Copy exactly. Include the line containing "turquoise teapot: 4 -> 6", every line after it, and the last line below, but no pictures.

▼

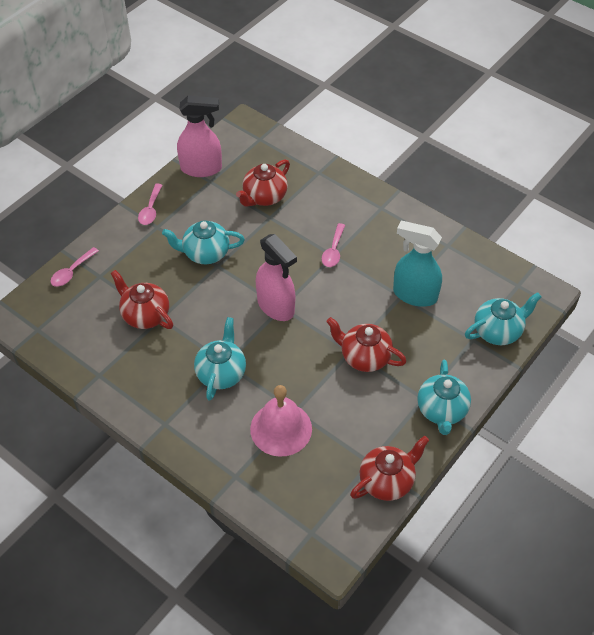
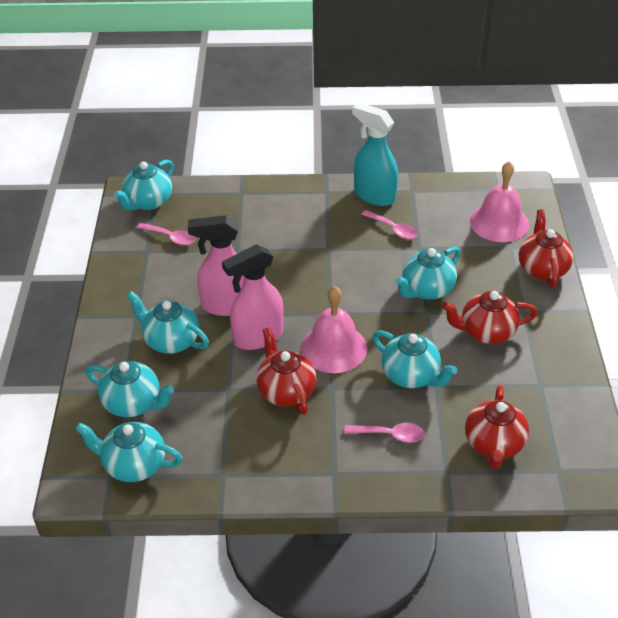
pink bell: 1 -> 2
turquoise teapot: 4 -> 6

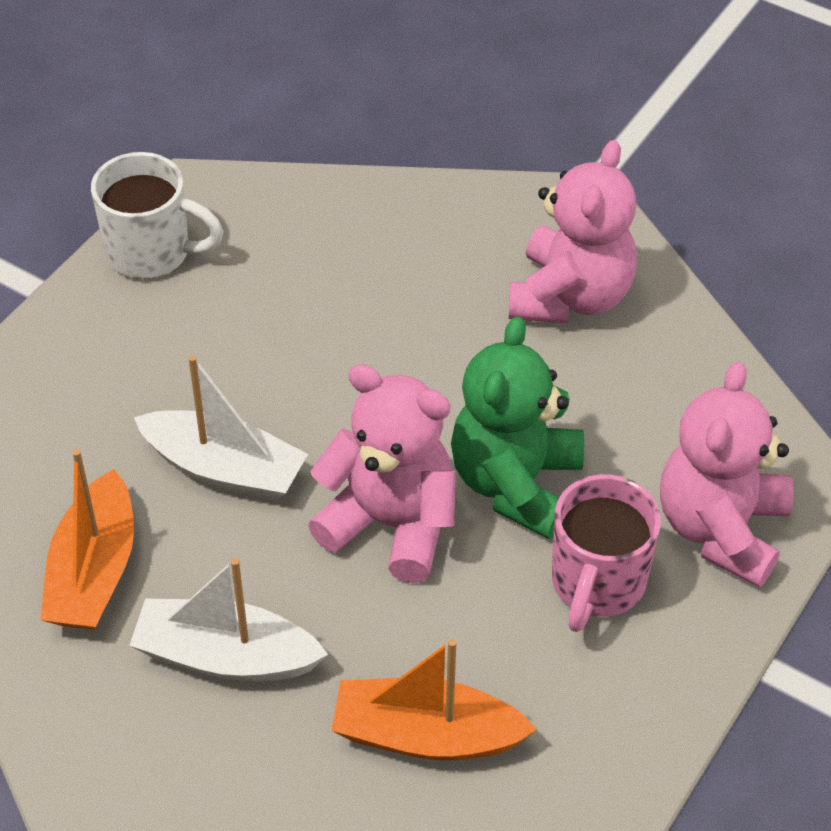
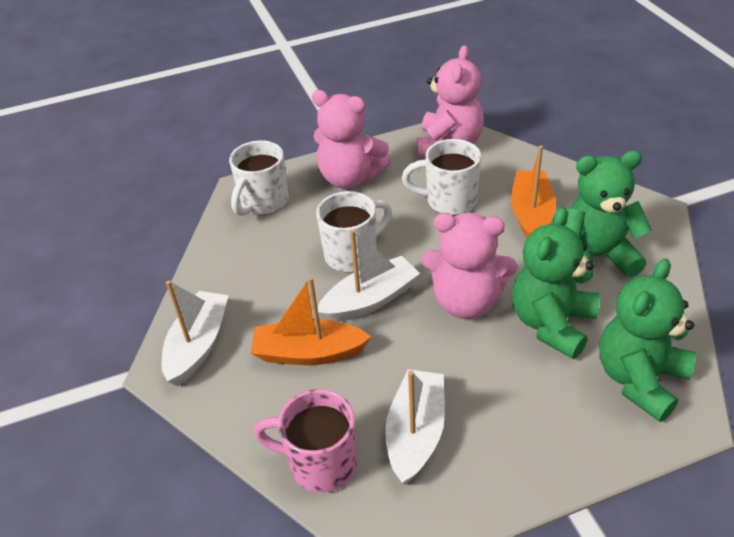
green teddy bear: 1 -> 3
white boat: 2 -> 3
white mug: 1 -> 3

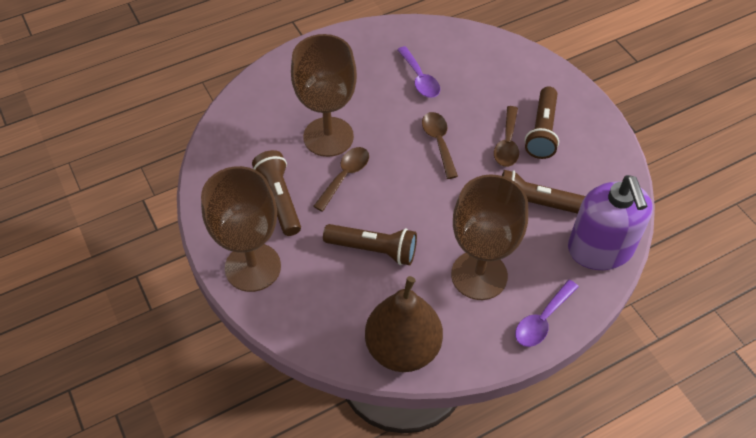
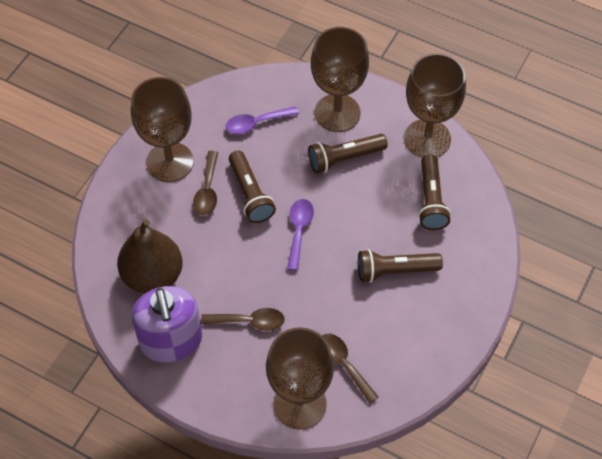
brown goblet: 3 -> 4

▲

### RESPONSE TO THIS TASK
turquoise teapot: 4 -> 6

green teddy bear: 1 -> 3
white boat: 2 -> 3
white mug: 1 -> 3

brown goblet: 3 -> 4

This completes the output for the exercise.